#### ABOUT THIS TASK:
Only the lines from the beginning of the entries through the one with "yellow brick C5:E5" should be written out, please, exactly and without any pictures.

%%

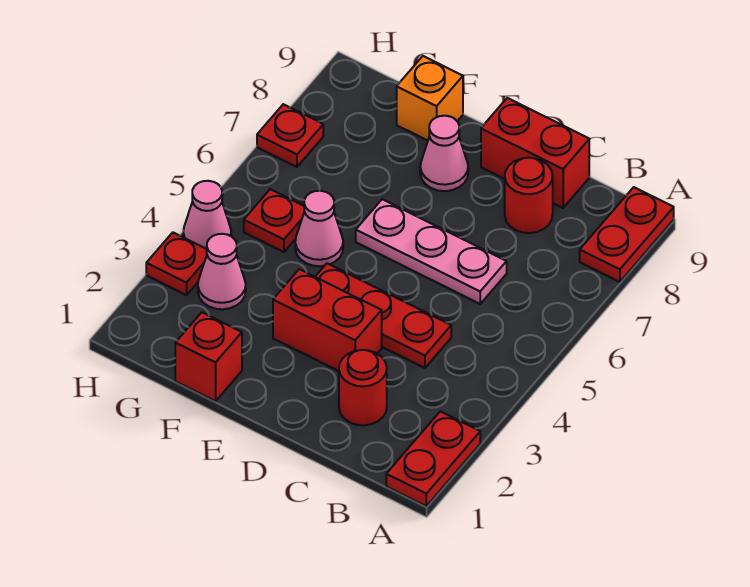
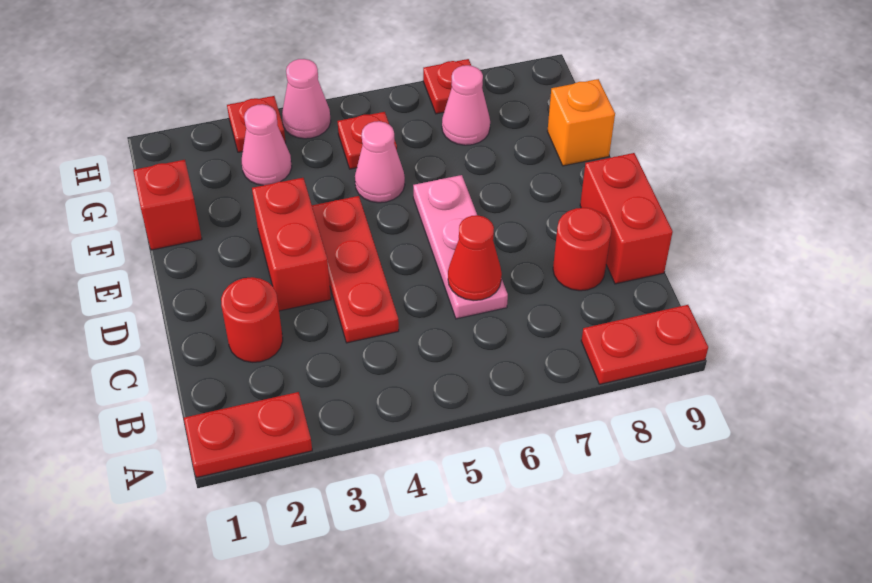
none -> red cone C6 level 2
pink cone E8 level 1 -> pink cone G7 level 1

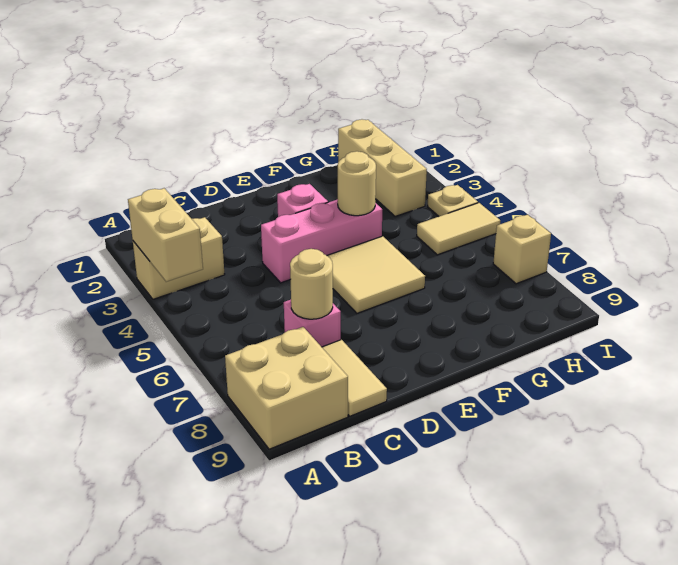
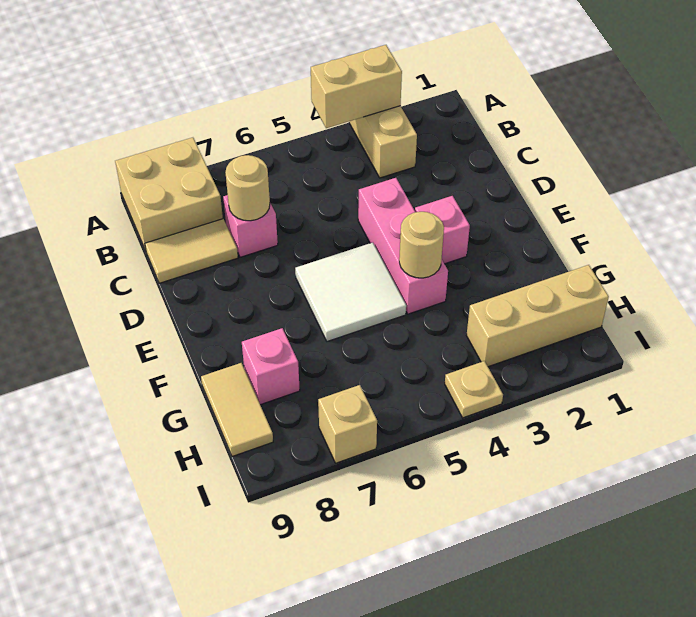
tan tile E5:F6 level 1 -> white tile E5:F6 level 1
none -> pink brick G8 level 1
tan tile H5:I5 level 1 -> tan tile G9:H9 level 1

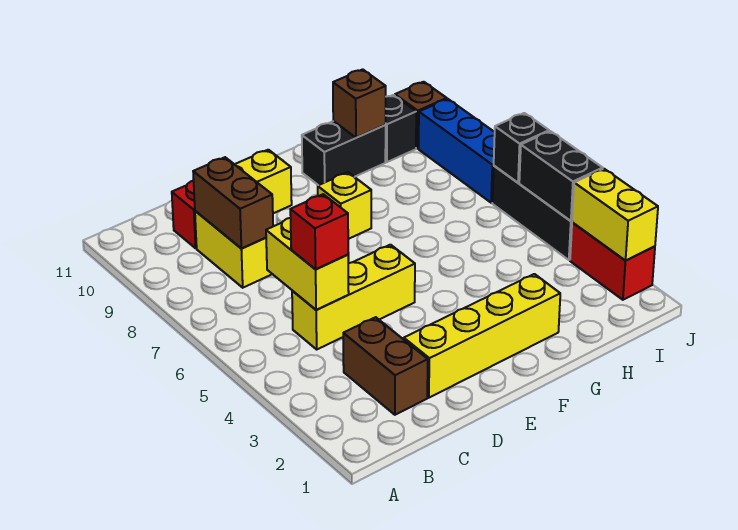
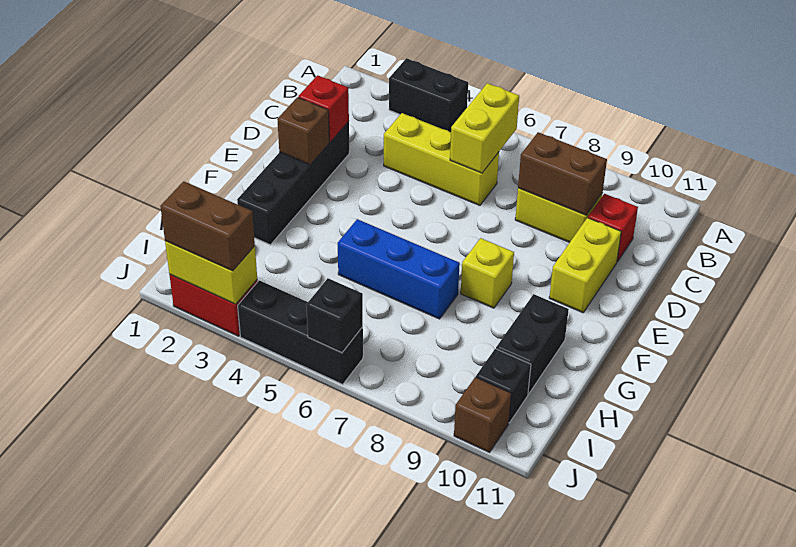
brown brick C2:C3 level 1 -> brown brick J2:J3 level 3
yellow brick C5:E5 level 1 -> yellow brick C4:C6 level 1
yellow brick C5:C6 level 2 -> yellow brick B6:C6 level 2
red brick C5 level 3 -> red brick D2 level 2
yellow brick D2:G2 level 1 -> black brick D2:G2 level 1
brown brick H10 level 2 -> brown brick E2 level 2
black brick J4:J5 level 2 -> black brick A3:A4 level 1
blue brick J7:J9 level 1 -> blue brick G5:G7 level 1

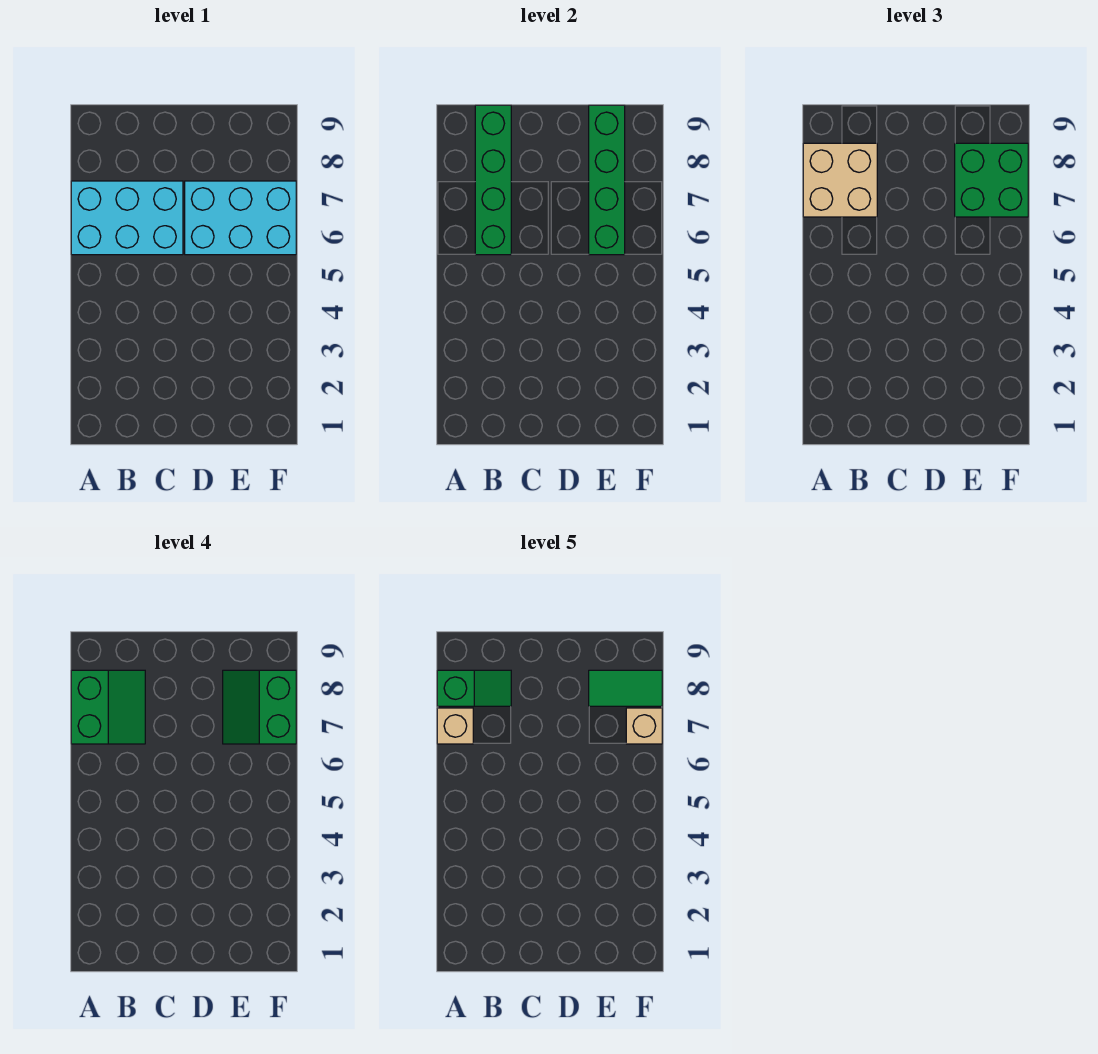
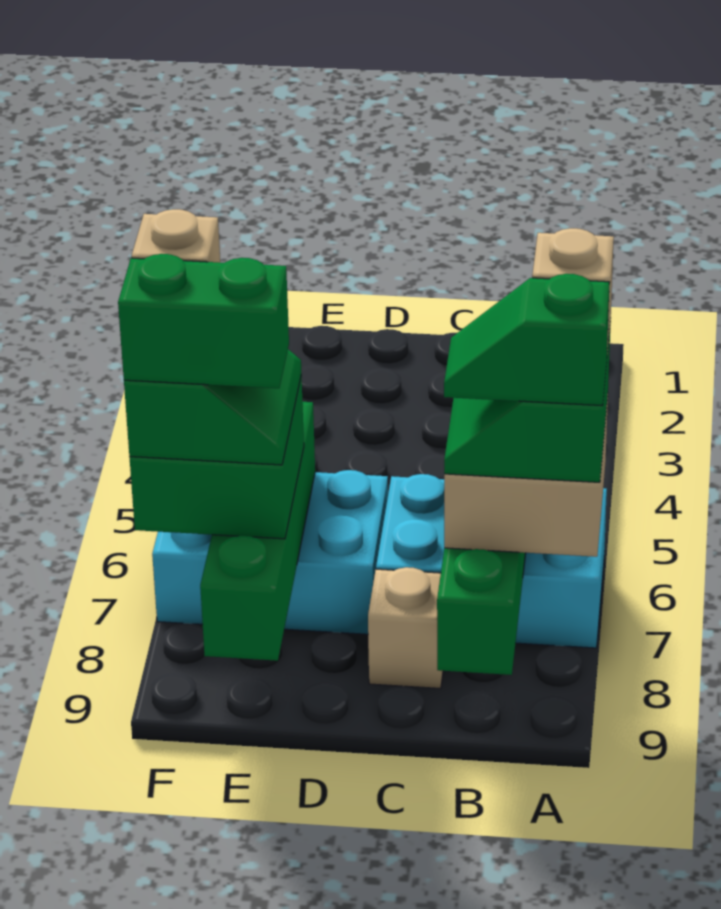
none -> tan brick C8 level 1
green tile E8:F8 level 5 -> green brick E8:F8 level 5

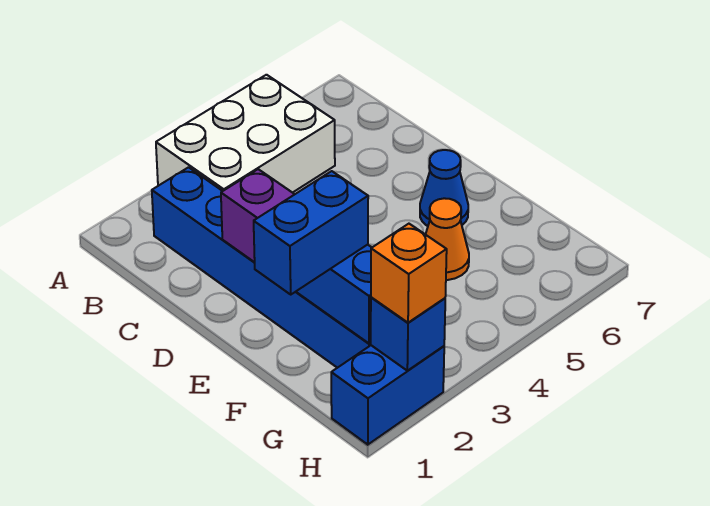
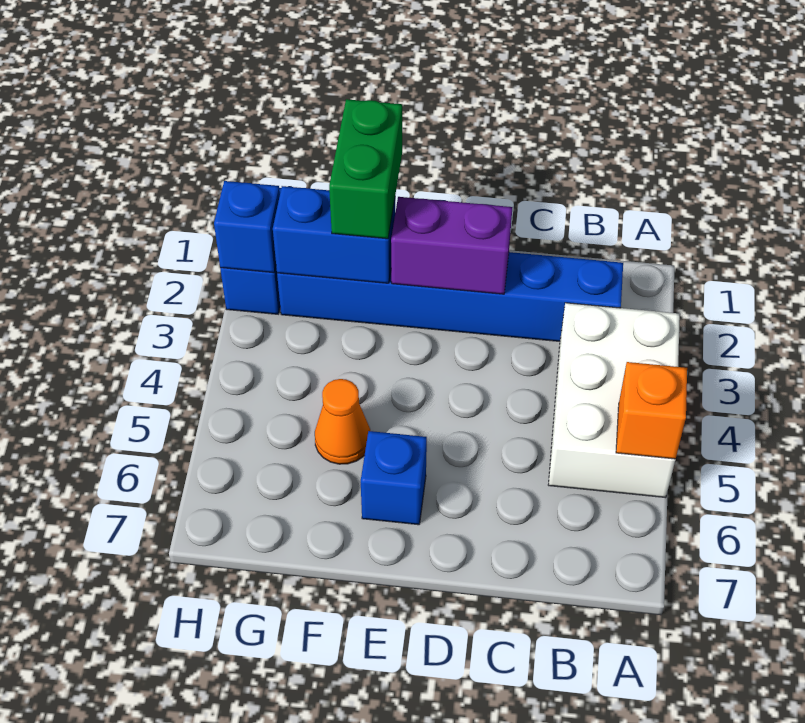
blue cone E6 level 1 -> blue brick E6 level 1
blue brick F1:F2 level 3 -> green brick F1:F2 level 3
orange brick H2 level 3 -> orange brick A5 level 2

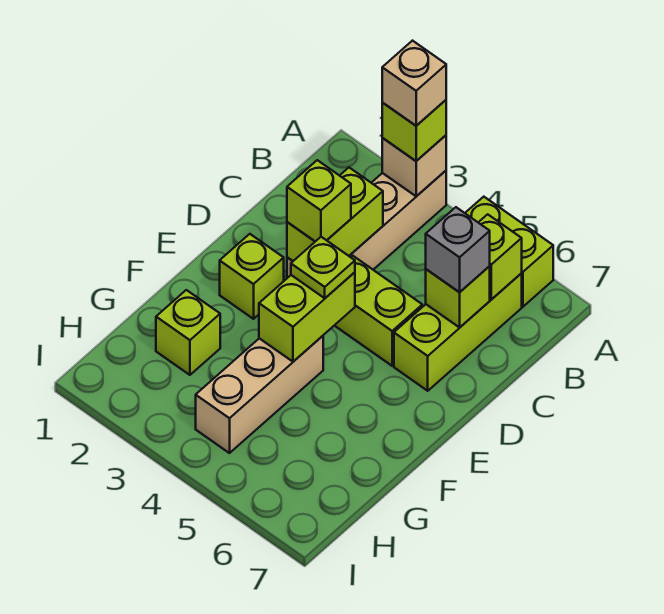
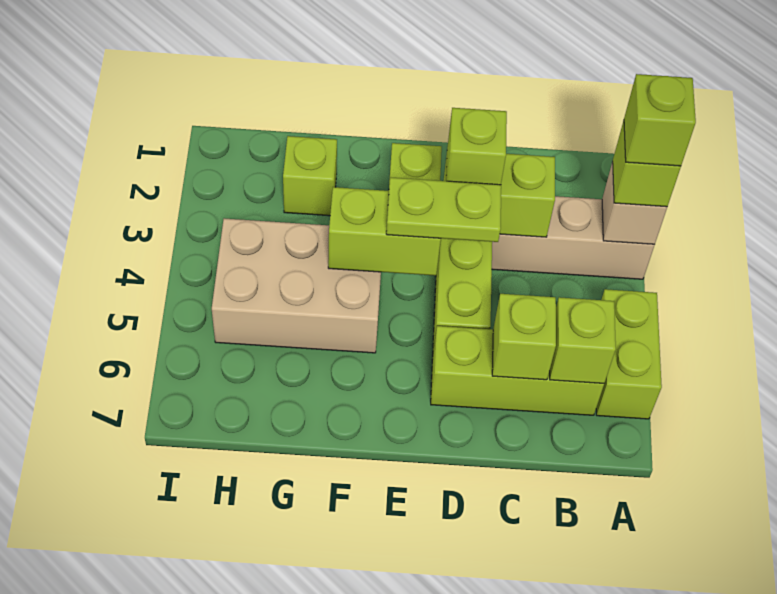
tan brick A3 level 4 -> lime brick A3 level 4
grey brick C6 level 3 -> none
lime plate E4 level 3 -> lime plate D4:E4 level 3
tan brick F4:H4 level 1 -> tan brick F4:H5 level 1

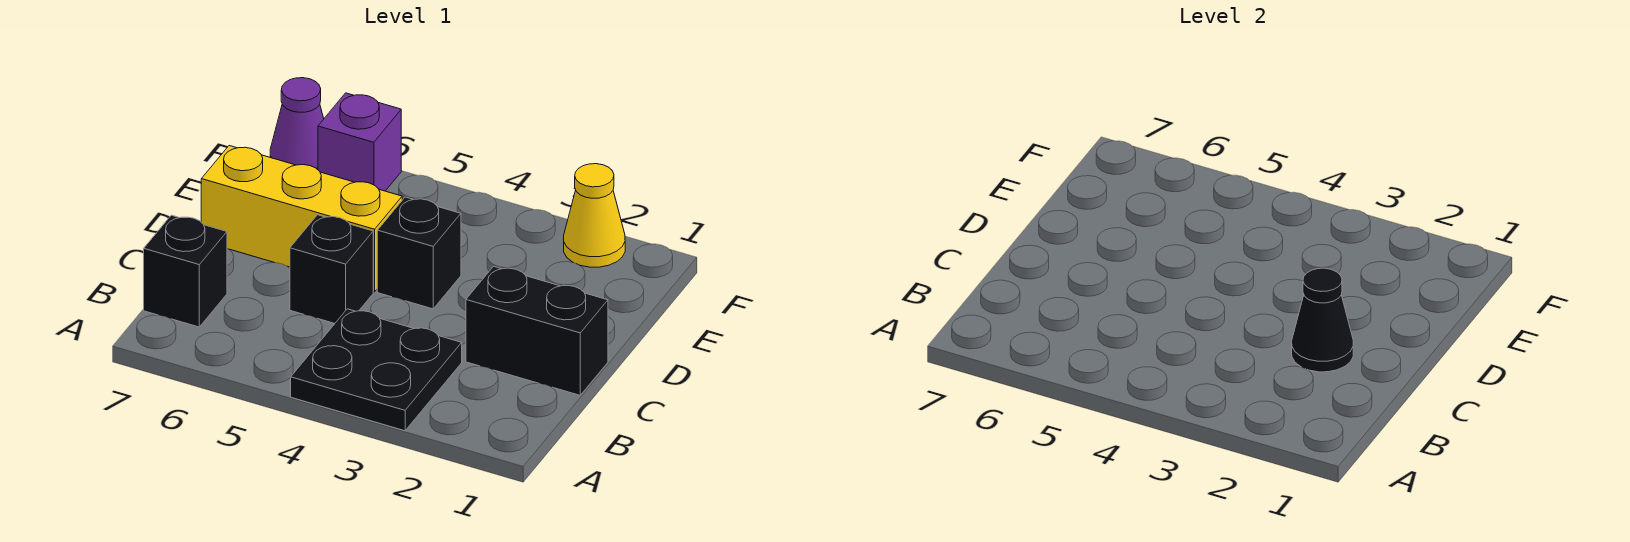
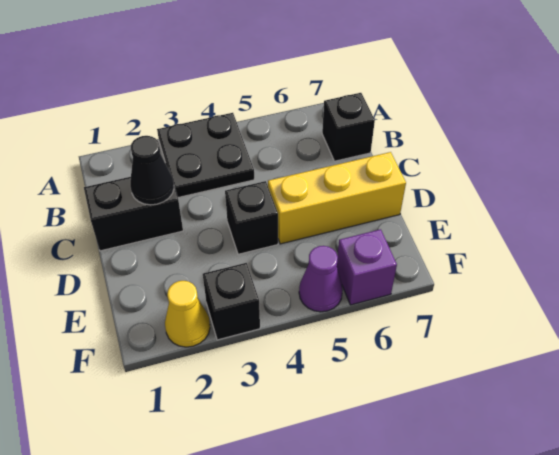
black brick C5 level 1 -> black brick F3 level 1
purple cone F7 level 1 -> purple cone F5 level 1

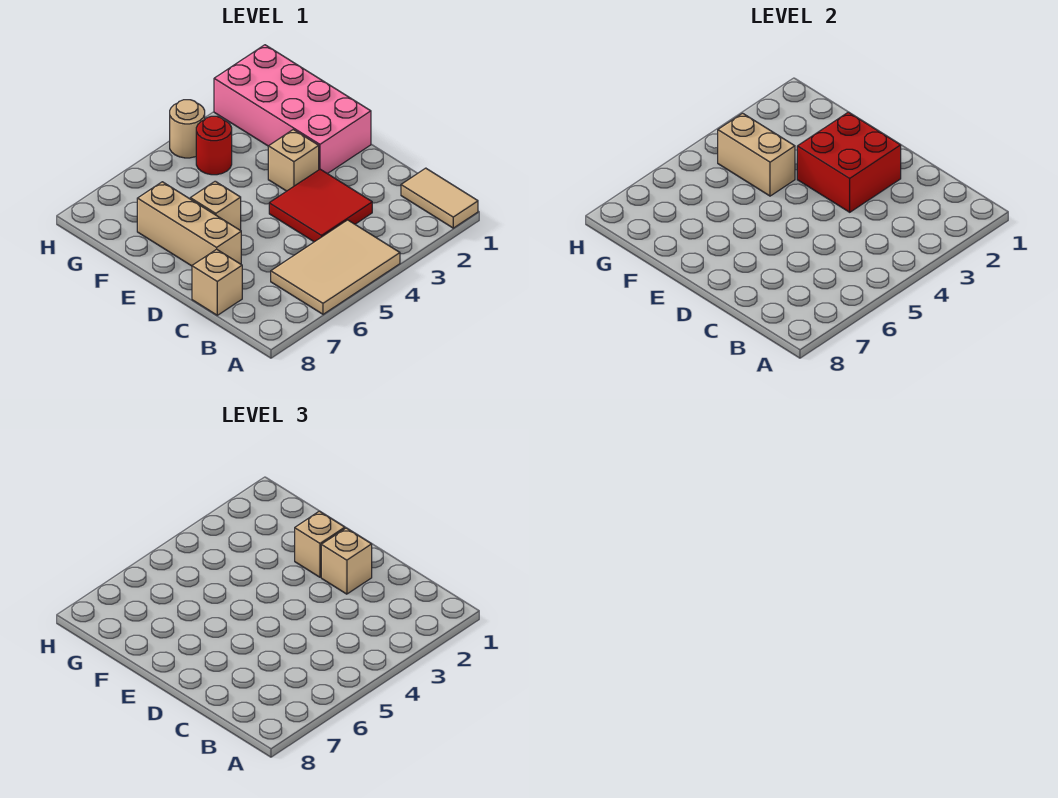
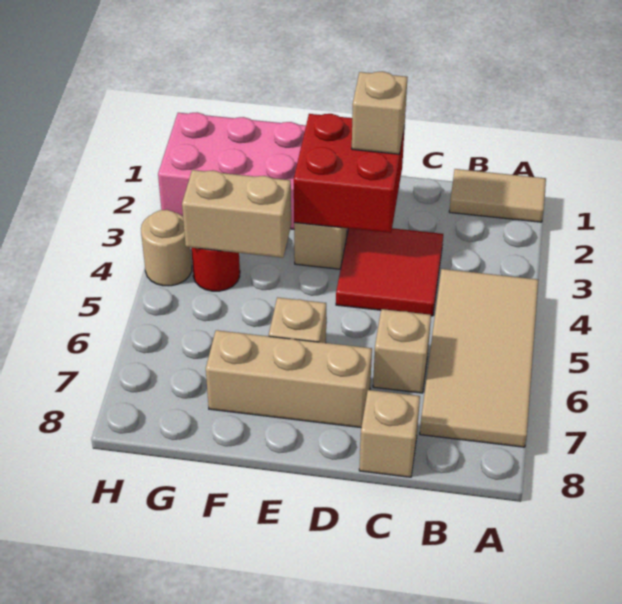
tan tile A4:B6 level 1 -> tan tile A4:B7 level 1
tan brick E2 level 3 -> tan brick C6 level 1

%%

#### EXPECTED ANSWER:
none -> red cone C6 level 2
pink cone E8 level 1 -> pink cone G7 level 1

tan tile E5:F6 level 1 -> white tile E5:F6 level 1
none -> pink brick G8 level 1
tan tile H5:I5 level 1 -> tan tile G9:H9 level 1

brown brick C2:C3 level 1 -> brown brick J2:J3 level 3
yellow brick C5:E5 level 1 -> yellow brick C4:C6 level 1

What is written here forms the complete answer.